# Assigned task:
What lines in this listing contain the string "none"? Report each one by copying it.

# Data:
------------------------

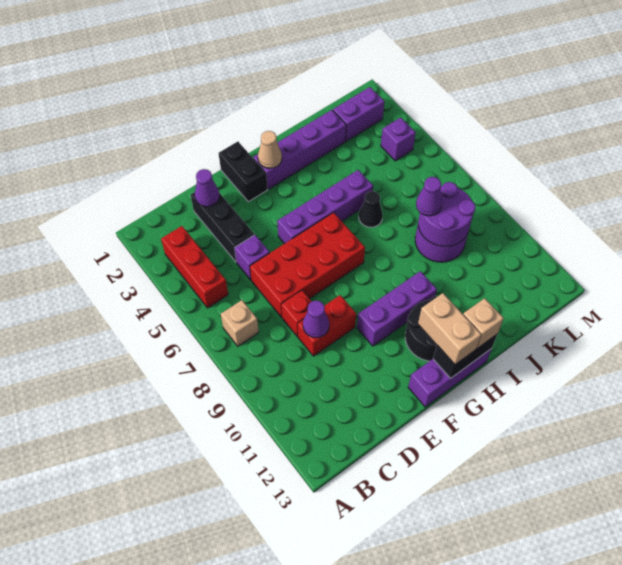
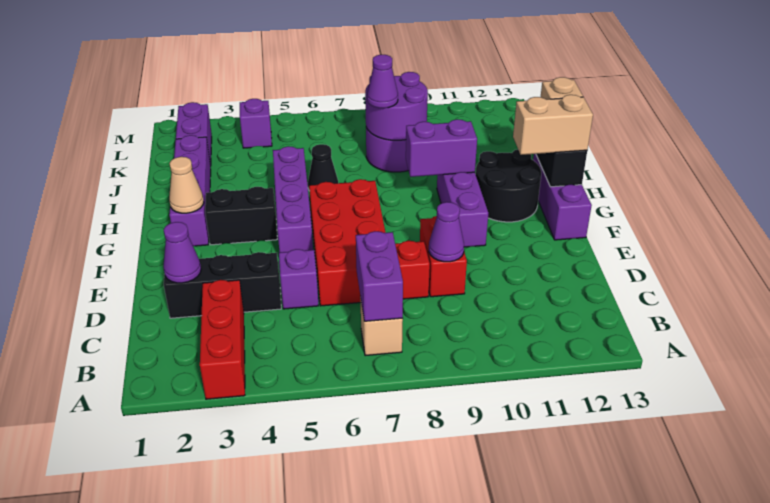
red brick B3:B5 level 1 -> red brick A3:C3 level 1
none -> purple brick B7:C7 level 2
black brick F1:F2 level 1 -> black brick G3:G4 level 1
none -> purple brick H9:H10 level 2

------------------------

# Answer:
none -> purple brick B7:C7 level 2
none -> purple brick H9:H10 level 2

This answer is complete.